Object modification listings:
- - -

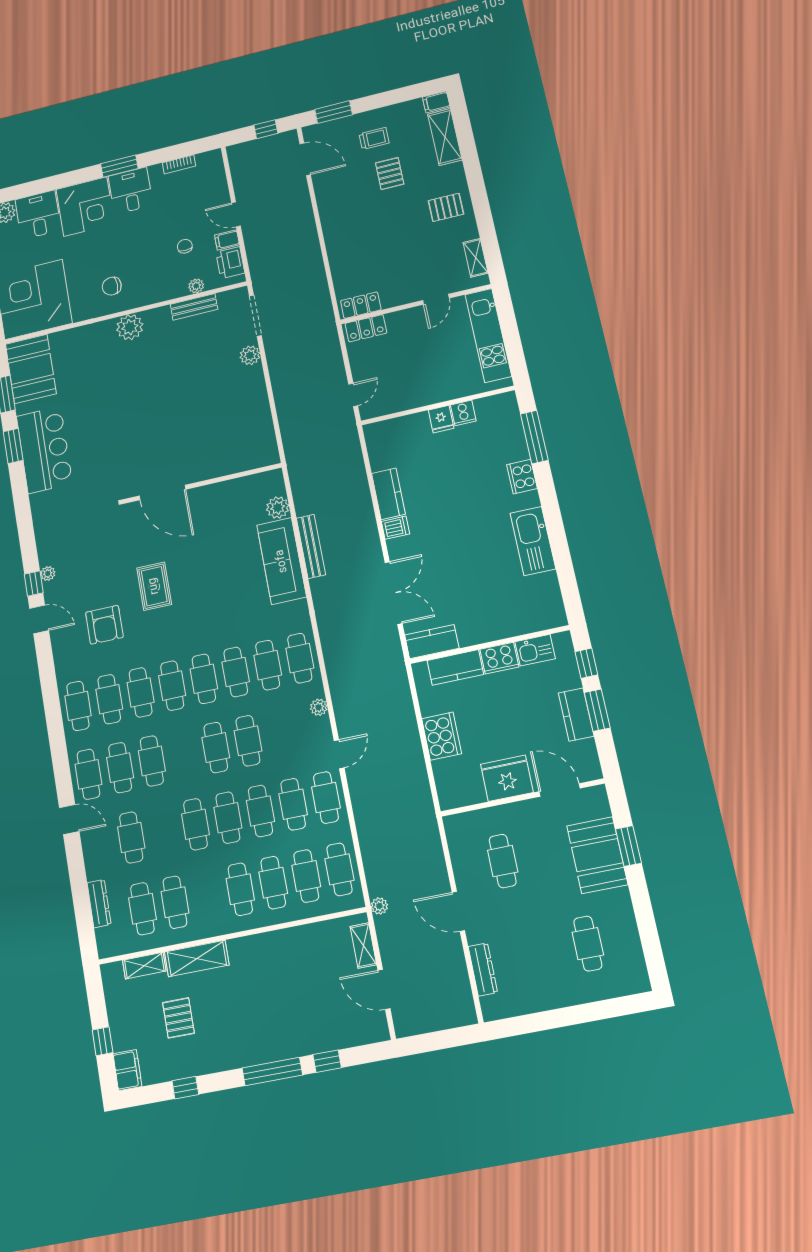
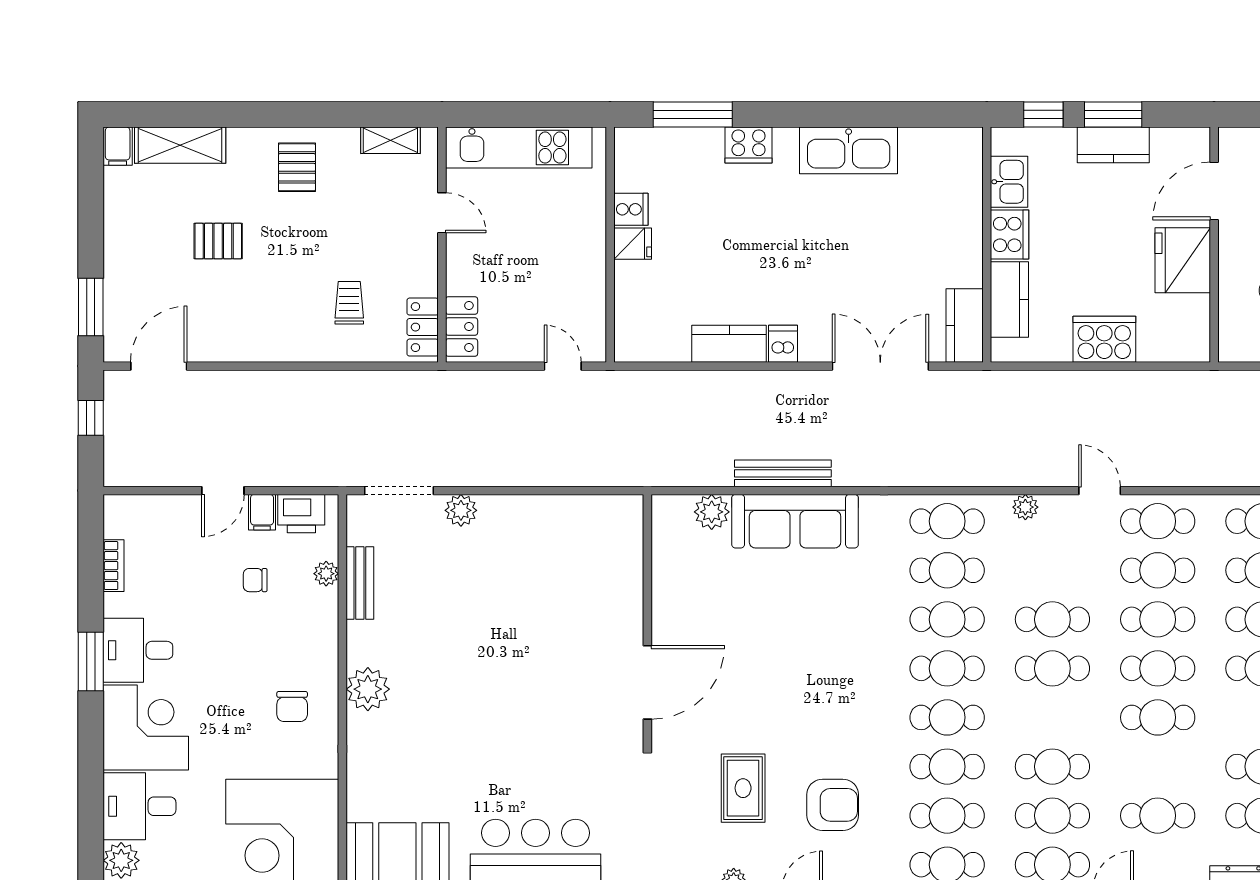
trolley: (374, 138) -> (349, 303), moved
rug: (154, 586) -> (743, 788), moved, turned 90

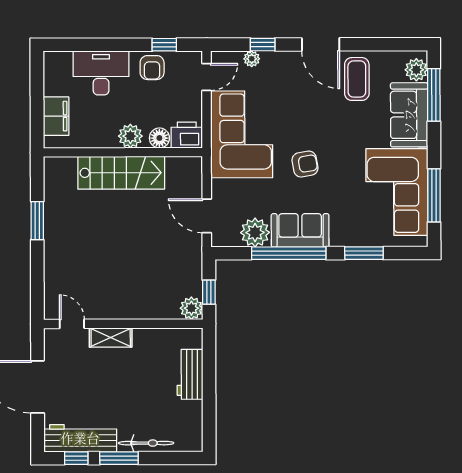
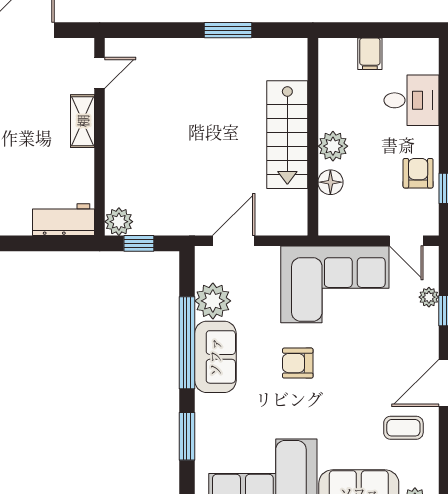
armchair: (152, 68) -> (418, 173), turned 90
desk: (101, 73) -> (411, 100), width x0.73
coffee table: (357, 79) -> (403, 428), width x0.73, depth x0.77
filing cabinet: (56, 116) -> (370, 54), width x0.50
printer: (187, 135) -> (334, 216), removed
armchair: (305, 164) -> (298, 363), turned 100
workbench: (190, 374) -> (64, 220), moved

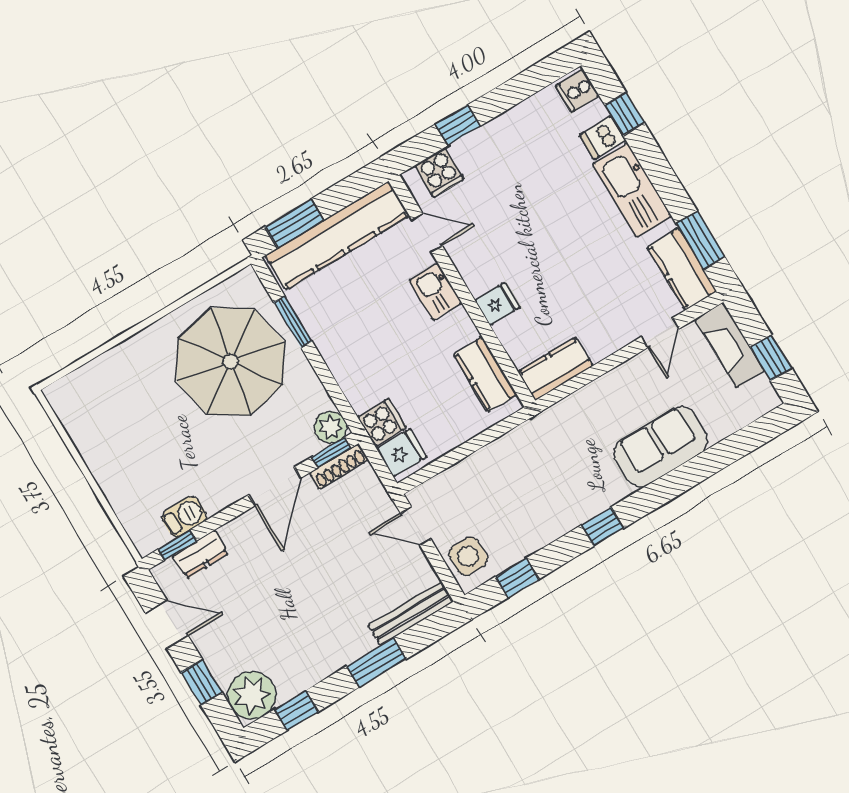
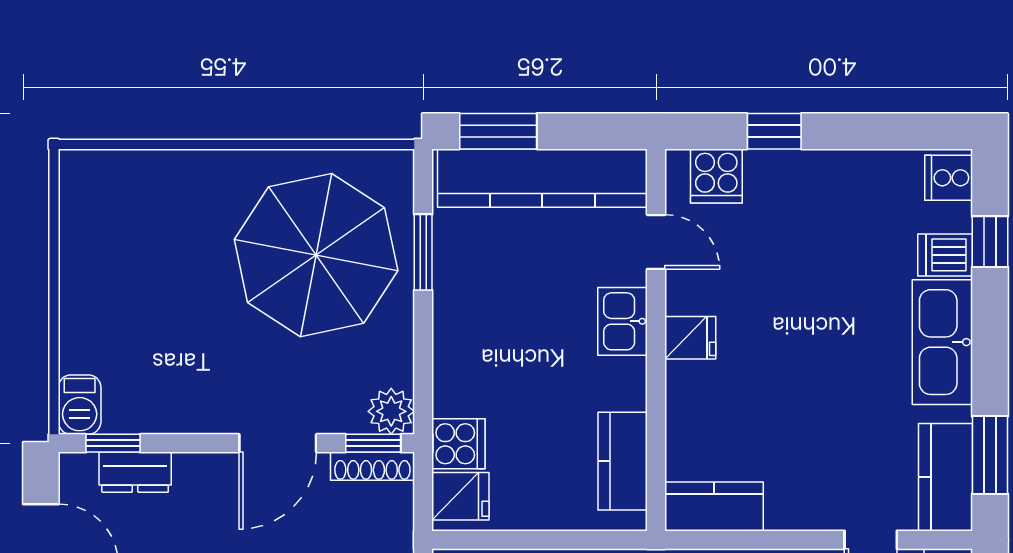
fridge: (497, 304) -> (690, 338), moved
barbecue: (184, 517) -> (80, 405), moved, turned 90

- - -

| What you need to do |
Set down the records above exactly, leaving out pictures.

| Response |
trolley: (374, 138) -> (349, 303), moved
rug: (154, 586) -> (743, 788), moved, turned 90

armchair: (152, 68) -> (418, 173), turned 90
desk: (101, 73) -> (411, 100), width x0.73
coffee table: (357, 79) -> (403, 428), width x0.73, depth x0.77
filing cabinet: (56, 116) -> (370, 54), width x0.50
printer: (187, 135) -> (334, 216), removed
armchair: (305, 164) -> (298, 363), turned 100
workbench: (190, 374) -> (64, 220), moved

fridge: (497, 304) -> (690, 338), moved
barbecue: (184, 517) -> (80, 405), moved, turned 90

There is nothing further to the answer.